**WHAT IS BEING ASKED:** Your answer should consist of every line from the records that holds the string "camera".

**RECORDS PROVIDED:**

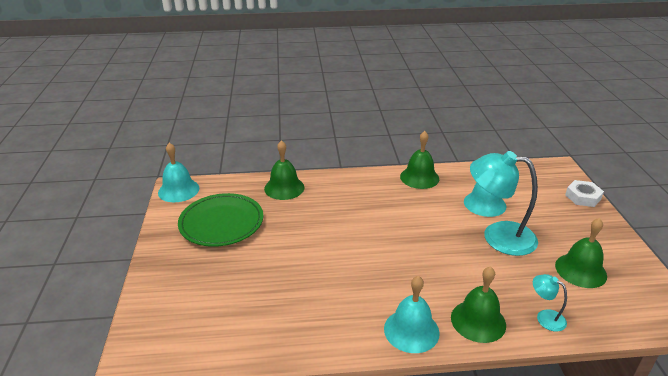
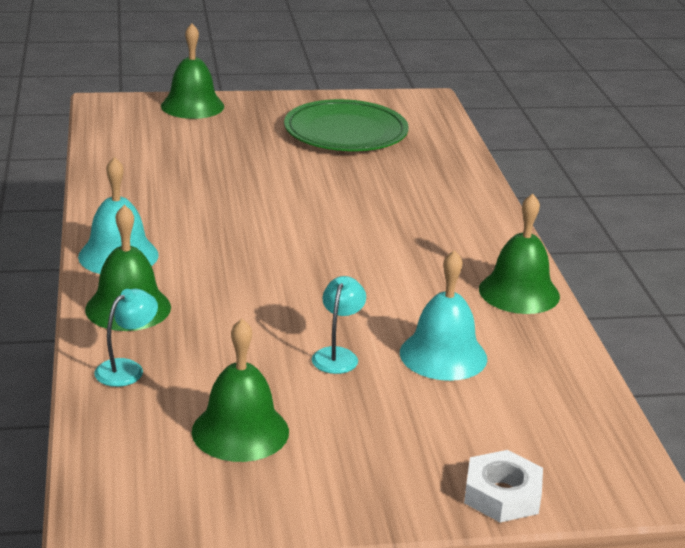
camera: 85 degrees right, 5 degrees down
(178, 190) = (420, 102): turquoise bell -> none
(284, 188) = (446, 171): green bell -> green bell (192, 106)
(498, 236) = (337, 355): turquoise lamp -> turquoise lamp, size x0.46

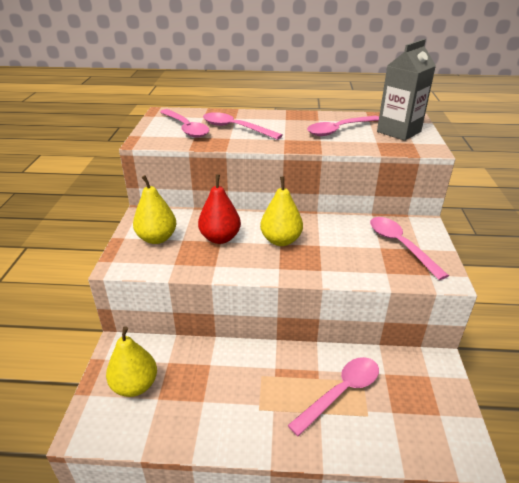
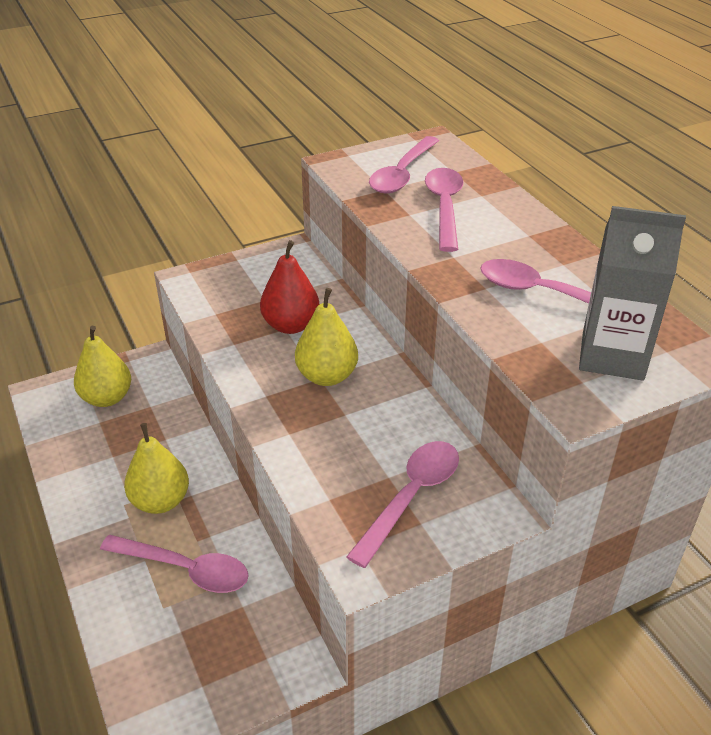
camera: 60 degrees right, 5 degrees up
(157, 238) = (253, 281): yellow pear -> yellow pear (160, 501)

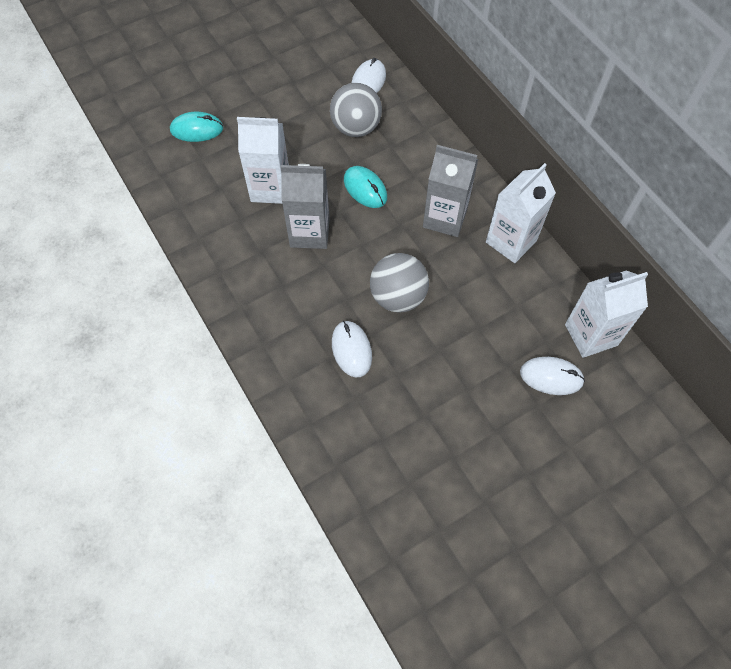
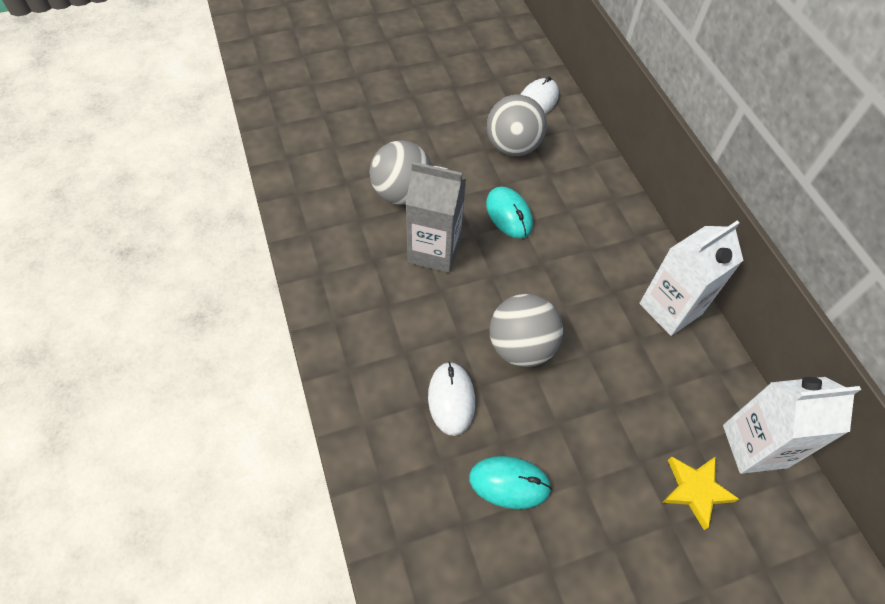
camera: 10 degrees right, 5 degrees down
(197, 129) = (338, 116): turquoise mouse -> turquoise mouse (509, 483)
(270, 188) = (402, 193): white carton -> grey ball
(445, 218) = (595, 265): grey carton -> none
(551, 377) = (695, 490): white mouse -> yellow star

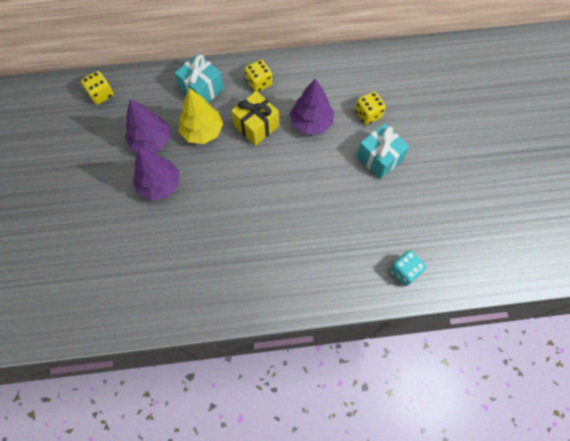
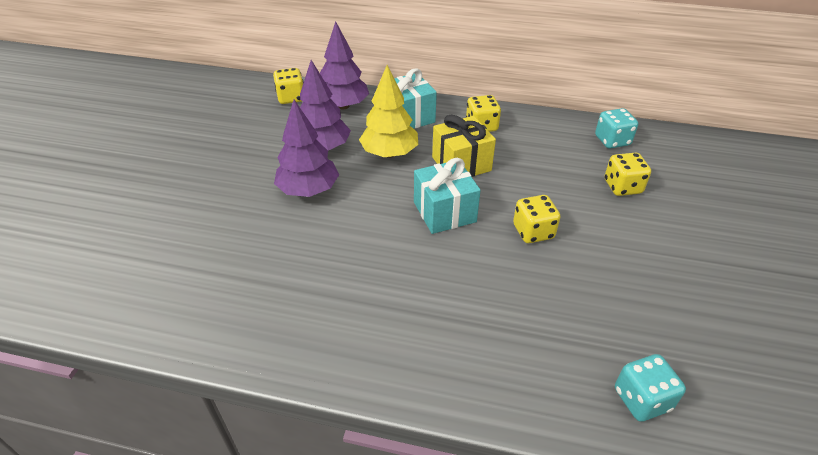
camera: 20 degrees right, 25 degrees down
(311, 122) = (537, 177): purple tree -> purple tree (343, 106)
(320, 173) = (533, 232): none -> yellow dice
(353, 70) = (612, 141): none -> turquoise dice
(379, 158) = (629, 237): turquoise gift -> turquoise gift (444, 212)

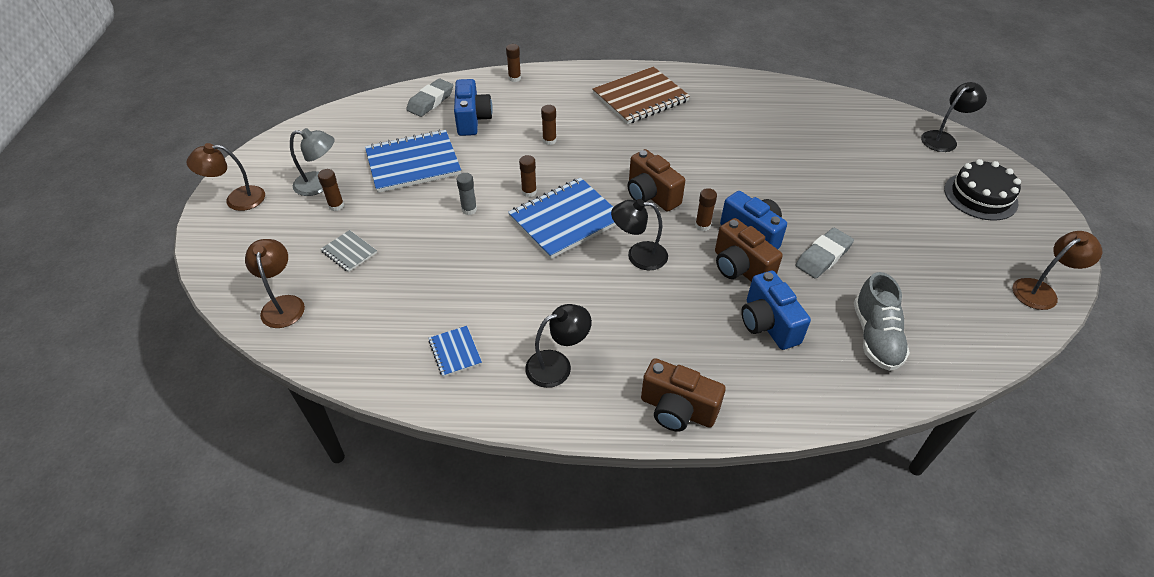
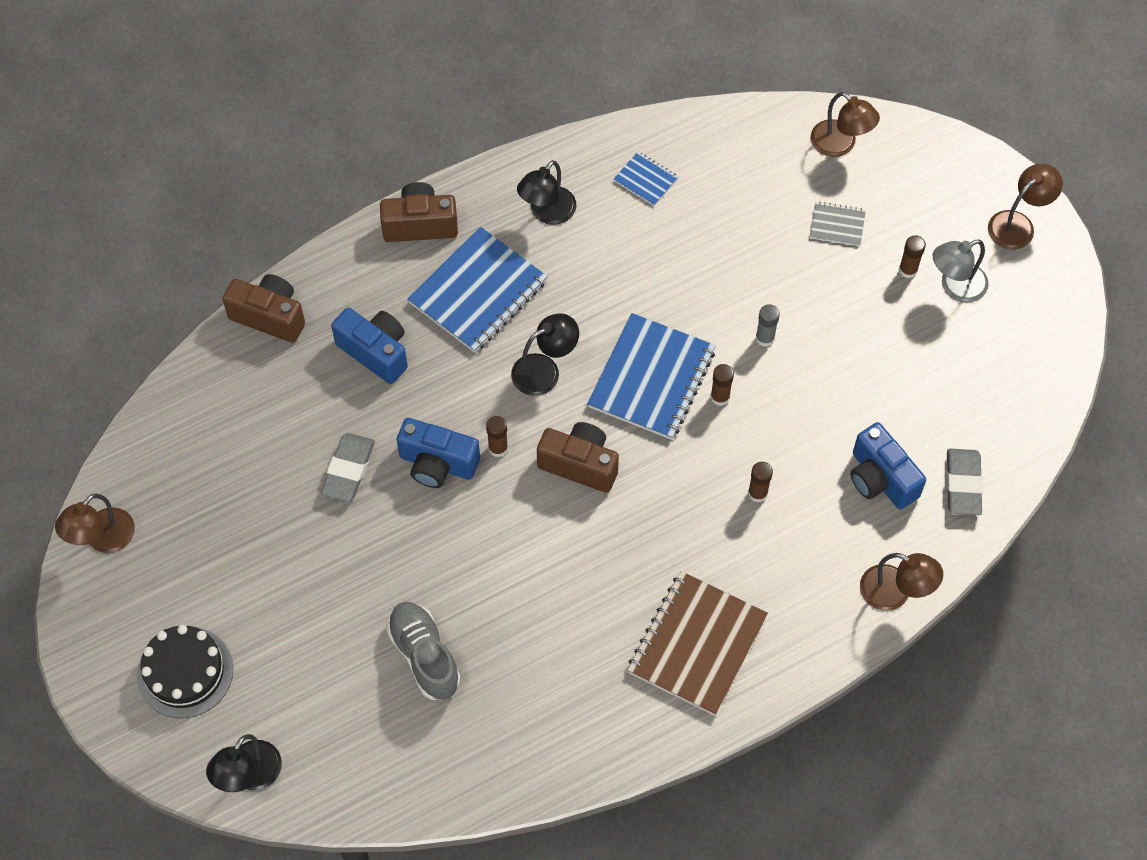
camera: 150 degrees right, 15 degrees up
(413, 163) = (885, 370): blue notebook -> blue notebook (478, 292)
(514, 78) = (895, 593): brown glue stick -> brown lamp
(740, 268) = (431, 408): brown camera -> brown camera (269, 316)
(875, 337) = (266, 389): grey shoe -> grey shoe (424, 656)

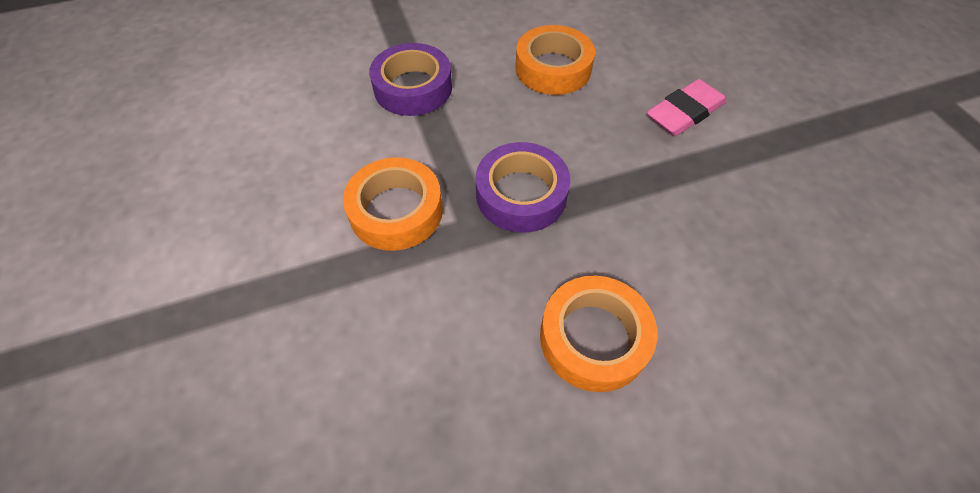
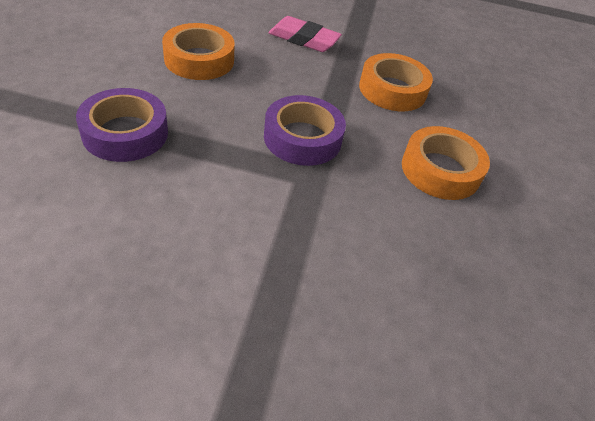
camera: 65 degrees left, 10 degrees down
(396, 211) = (254, 209): orange tape -> orange tape (392, 90)
(684, 113) = (304, 39): pink eraser -> pink eraser turned 60 degrees counterclockwise

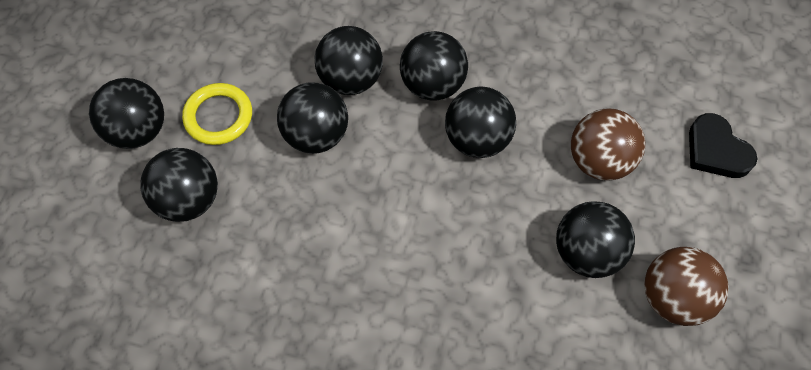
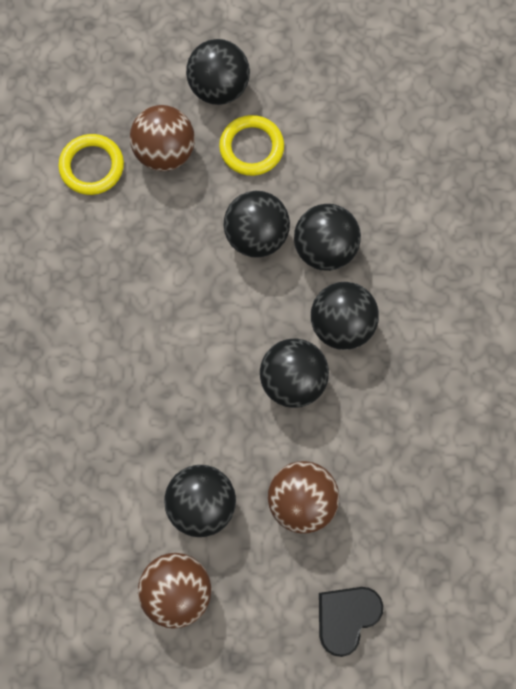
camera: 75 degrees right, 10 degrees up
(173, 279) = (92, 166): none -> yellow ring
(189, 199) = (165, 152): black ball -> brown ball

**PROBLEM SOLUTION:**
camera: 85 degrees right, 5 degrees down
camera: 60 degrees right, 5 degrees up
camera: 10 degrees right, 5 degrees down
camera: 20 degrees right, 25 degrees down
camera: 150 degrees right, 15 degrees up
(740, 268) = (431, 408): brown camera -> brown camera (269, 316)
camera: 65 degrees left, 10 degrees down
camera: 75 degrees right, 10 degrees up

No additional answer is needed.